--- START ---

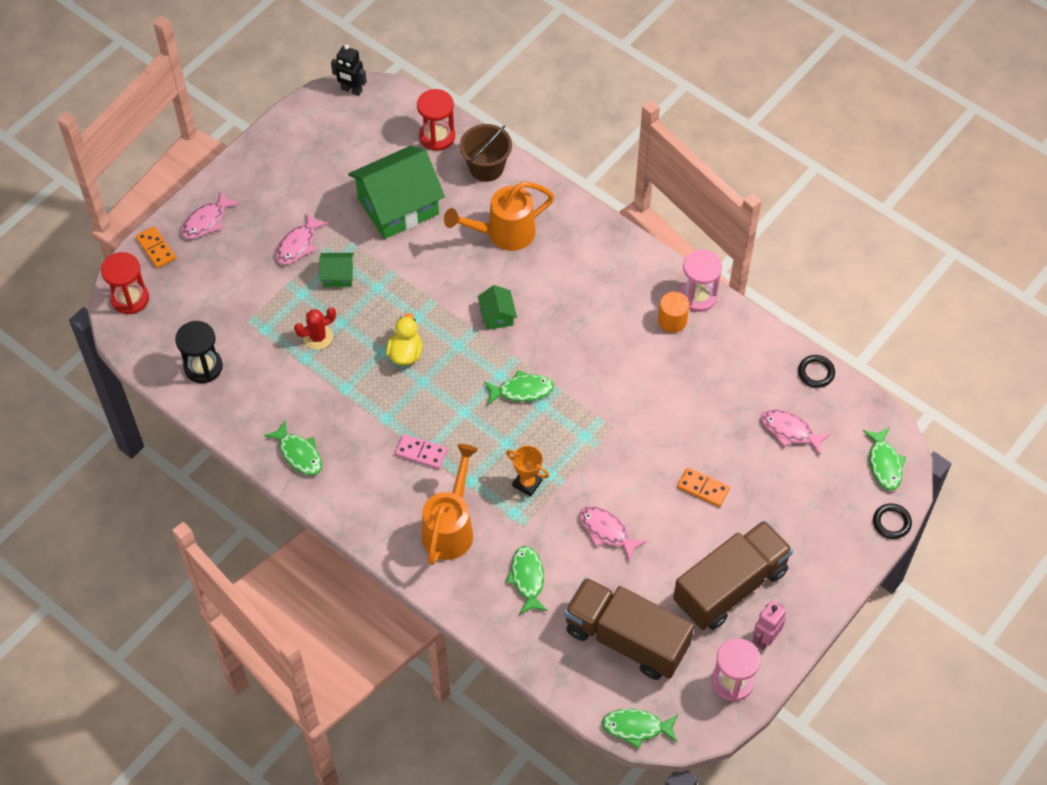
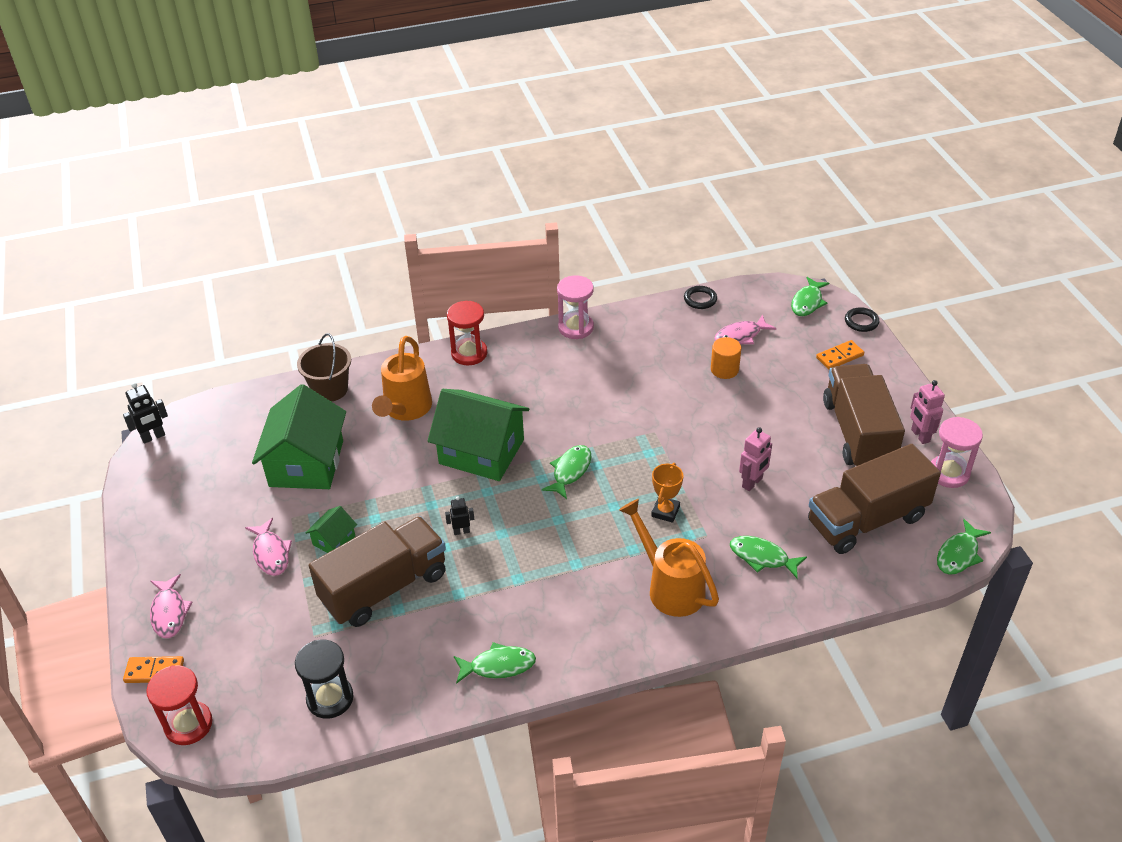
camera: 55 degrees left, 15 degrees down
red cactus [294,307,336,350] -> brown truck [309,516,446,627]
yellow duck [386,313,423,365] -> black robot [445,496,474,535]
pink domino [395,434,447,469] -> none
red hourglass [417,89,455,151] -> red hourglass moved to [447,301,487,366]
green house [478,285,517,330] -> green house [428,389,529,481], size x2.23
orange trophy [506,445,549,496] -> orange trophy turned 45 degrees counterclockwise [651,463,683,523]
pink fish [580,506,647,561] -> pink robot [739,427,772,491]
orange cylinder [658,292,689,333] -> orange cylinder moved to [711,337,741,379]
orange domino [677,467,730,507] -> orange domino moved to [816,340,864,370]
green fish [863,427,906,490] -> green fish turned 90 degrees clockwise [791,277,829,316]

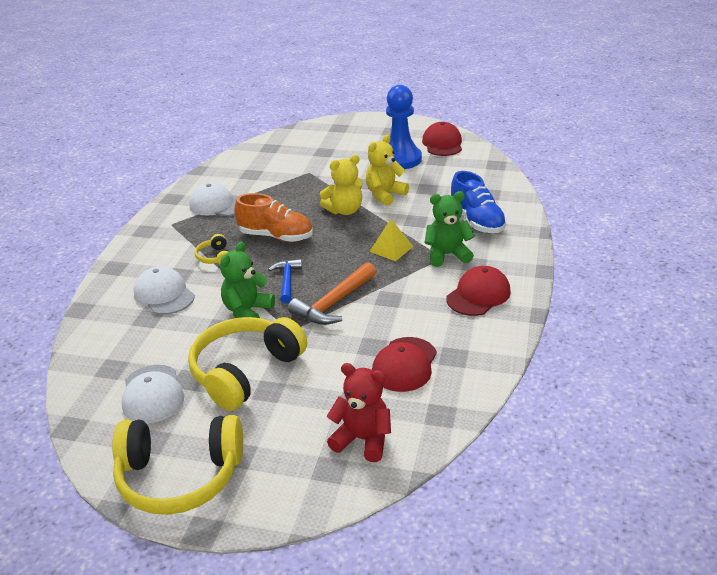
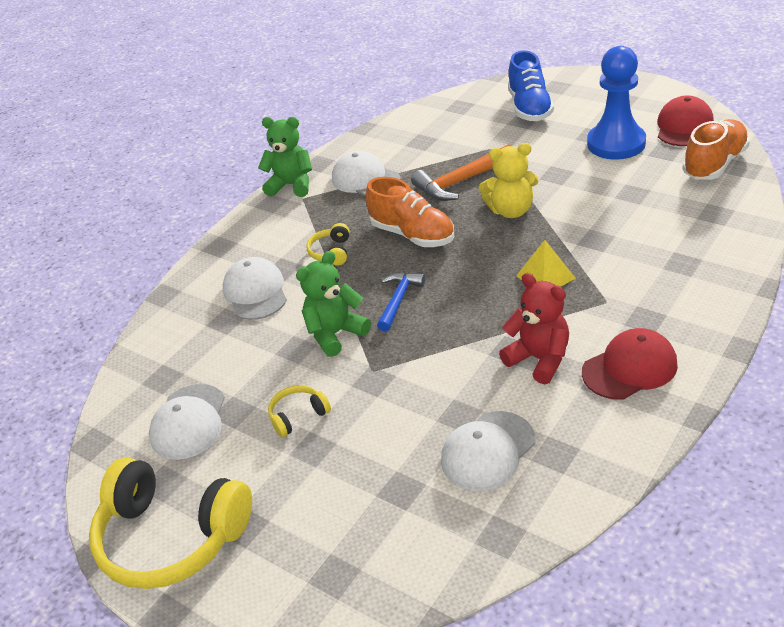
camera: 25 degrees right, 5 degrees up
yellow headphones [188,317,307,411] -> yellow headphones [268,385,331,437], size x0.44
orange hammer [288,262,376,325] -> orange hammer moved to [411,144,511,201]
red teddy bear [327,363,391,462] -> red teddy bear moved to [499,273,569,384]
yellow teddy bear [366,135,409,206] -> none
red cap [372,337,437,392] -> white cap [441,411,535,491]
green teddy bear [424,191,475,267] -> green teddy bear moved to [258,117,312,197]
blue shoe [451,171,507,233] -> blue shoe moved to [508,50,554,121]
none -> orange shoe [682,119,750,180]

--- END ---

* [Problem description]:
Copy each line of the listing that carries the word "pink".

* [Written response]:
pink domino [395,434,447,469] -> none
pink fish [580,506,647,561] -> pink robot [739,427,772,491]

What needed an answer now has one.